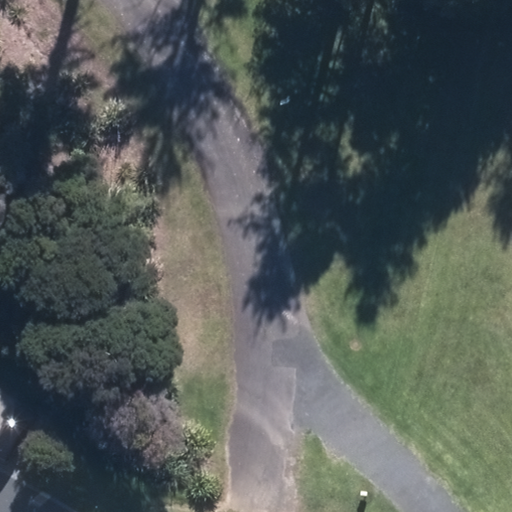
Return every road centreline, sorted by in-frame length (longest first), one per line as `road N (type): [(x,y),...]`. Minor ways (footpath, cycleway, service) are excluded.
road 1 (track): [(268,338),(229,150),(145,0)]
road 2 (track): [(439,511),(429,491),(347,405),(268,338)]
road 3 (track): [(268,338),(264,475)]
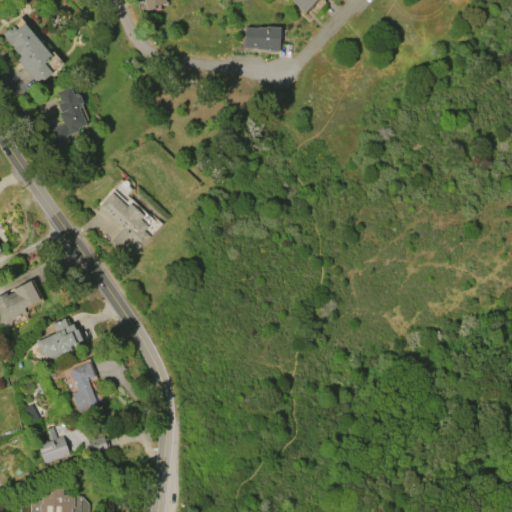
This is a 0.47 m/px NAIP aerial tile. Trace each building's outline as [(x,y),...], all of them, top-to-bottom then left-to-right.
[(163,0),(164,3),(152,5),(153,9),(145,10),(142,0),(163,0)] [(315,0),(303,13),(290,0),(315,0)] [(24,23),(51,56),(43,63),(52,73),(37,85),(17,60),(21,56),(18,53),(17,54),(12,47),(13,47),(11,44),(10,45),(3,37),(4,37),(2,34),(13,26),(16,29),(24,23)] [(278,27),(278,51),(266,51),(266,50),(256,50),(256,48),(243,48),(243,28),(256,28),(256,27),(278,27)] [(69,87),(73,96),(77,94),(81,105),(77,106),(85,125),(74,129),(75,131),(68,134),(67,132),(63,134),(66,142),(52,148),(45,130),(59,124),(60,125),(62,124),(57,113),(59,112),(56,105),(60,103),(56,93),(69,87)] [(128,203),(142,215),(139,219),(146,226),(142,230),(148,236),(145,239),(142,237),(136,243),(139,246),(132,253),(131,252),(129,254),(124,250),(121,254),(108,242),(120,228),(97,207),(110,192),(125,206),(128,203)] [(0,294),(5,292),(7,295),(13,292),(12,290),(29,281),(39,300),(23,308),(25,313),(12,320),(9,328),(0,325),(0,294)] [(63,319),(66,326),(72,323),(75,330),(70,332),(74,342),(67,345),(69,351),(44,362),(36,342),(54,335),(50,324),(63,319)] [(88,362),(93,377),(86,380),(96,406),(77,413),(70,394),(76,391),(68,370),(70,370),(70,369),(88,362)] [(68,454),(43,464),(36,445),(51,440),(46,428),(51,427),(55,438),(61,436),(68,454)] [(107,449),(91,454),(87,440),(102,436),(103,439),(105,438),(108,446),(106,447),(107,449)] [(38,511),(38,505),(39,505),(40,486),(61,487),(61,494),(72,495),(71,508),(69,508),(69,511),(38,511)]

---

■ **SHORT TASK**
Rescale the part of the items that opens with the line containing "This is a 0.47" and runs through the end of the items, reproducing every line in it, requests included. Multiply each coordinate in the answers by 1.2 and round to whole numbers, with halves rounded up.

■ **REPLY**
This is a 0.47 m/px NAIP aerial tile. Trace each building's outline as [(x,y),...], all of them, top-to-bottom then left-to-right.
[(196,0),(197,4),(182,6),(184,11),(174,12),(170,0),(196,0)] [(378,0),(364,16),(348,0),(378,0)] [(29,28),(61,67),(52,76),(62,88),(44,102),(20,72),(25,67),(22,64),(20,65),(14,56),(16,56),(13,53),(12,54),(4,44),(5,44),(2,41),(16,31),(19,35),(29,28)] [(334,32),(334,61),(319,61),(319,60),(307,60),(307,58),(292,58),(292,34),(307,34),(307,32),(334,32)] [(83,104),(88,115),(92,113),(97,126),(92,127),(102,150),(89,155),(90,157),(82,161),(80,158),(76,161),(79,170),(62,178),(54,156),(71,149),(72,150),(74,149),(68,136),(71,134),(67,126),(72,124),(67,112),(83,104)] [(154,244),(170,258),(167,263),(175,271),(170,276),(178,283),(174,287),(170,284),(163,292),(167,295),(158,304),(157,302),(155,305),(149,300),(145,305),(130,290),(144,274),(116,248),(132,230),(150,247),(154,244)] [(0,353),(6,350),(8,354),(16,350),(14,348),(35,337),(47,360),(28,370),(30,376),(14,384),(11,394),(0,390),(0,353)] [(76,383),(79,391),(86,388),(90,396),(84,398),(89,410),(80,414),(83,421),(53,434),(43,410),(65,402),(60,389),(76,383)] [(106,434),(112,452),(103,456),(115,487),(92,496),(84,473),(91,469),(82,444),(84,444),(84,443),(106,434)] [(82,545),(52,557),(43,534),(61,528),(55,514),(61,512),(66,526),(73,523),(82,545)] [(128,539),(109,545),(104,528),(122,523),(124,527),(126,526),(130,535),(127,536),(128,539)] [(46,613),(46,606),(47,606),(48,583),(73,584),(73,593),(86,594),(85,610),(83,610),(83,613),(46,613)]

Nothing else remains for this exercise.